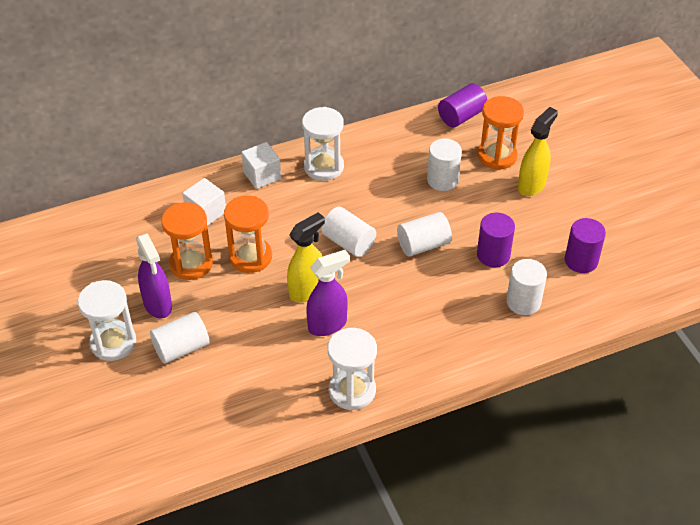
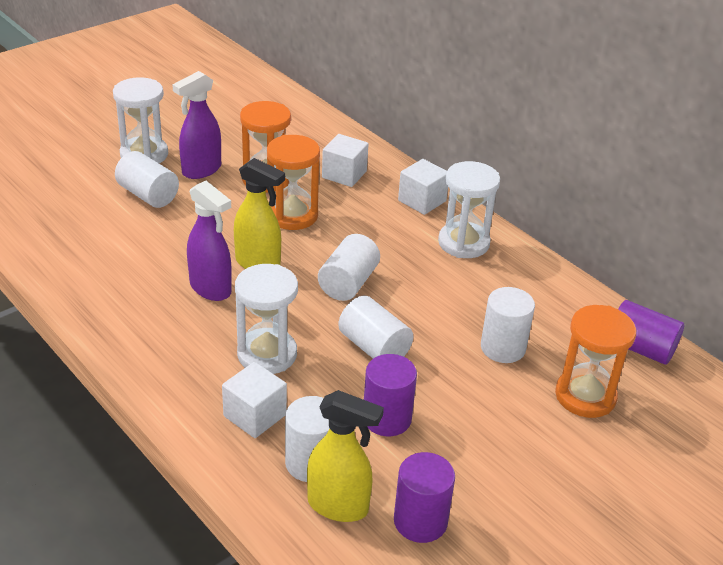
camera: 70 degrees right, 10 degrees down
(352, 390) = (116, 324): white hourglass -> white hourglass (267, 354)
(473, 323) = (255, 415): none -> white cube
(532, 185) = (548, 443): yellow spray bottle -> yellow spray bottle (338, 506)

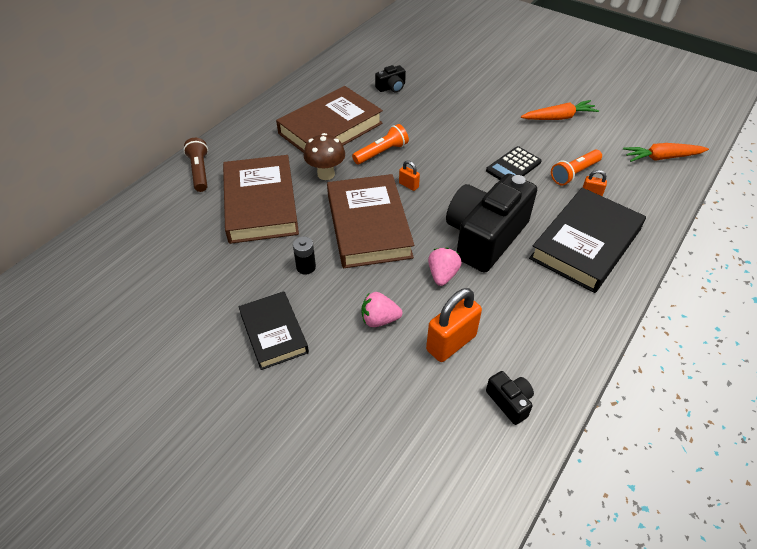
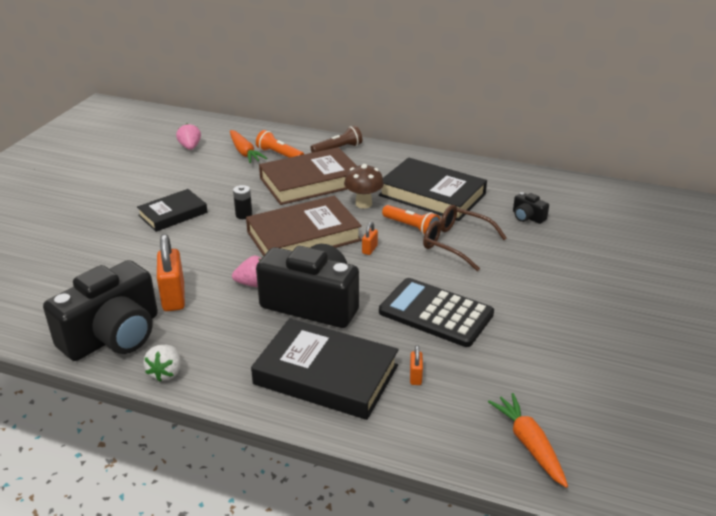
camera: 75 degrees right, 15 degrees down
(330, 128) = (432, 195): brown book -> black book
(379, 319) = (194, 258): pink strawberry -> pink strawberry (190, 147)
(417, 133) = (456, 243): none -> brown glasses
(451, 343) = (174, 297): orange padlock -> orange padlock turned 45 degrees clockwise
(509, 402) = (113, 336): black camera -> black camera, size x2.40
(513, 166) = (436, 313): black calculator -> black calculator, size x1.65
(559, 117) = (558, 343): orange carrot -> orange carrot (244, 152)
(574, 173) = (448, 361): orange flashlight -> orange flashlight (279, 155)
(574, 357) = (166, 373): none -> white strawberry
===
■ **About this task**: Give a count of the lines above that include the word "size", and add nothing to it.

■ **Exercise solution**: 2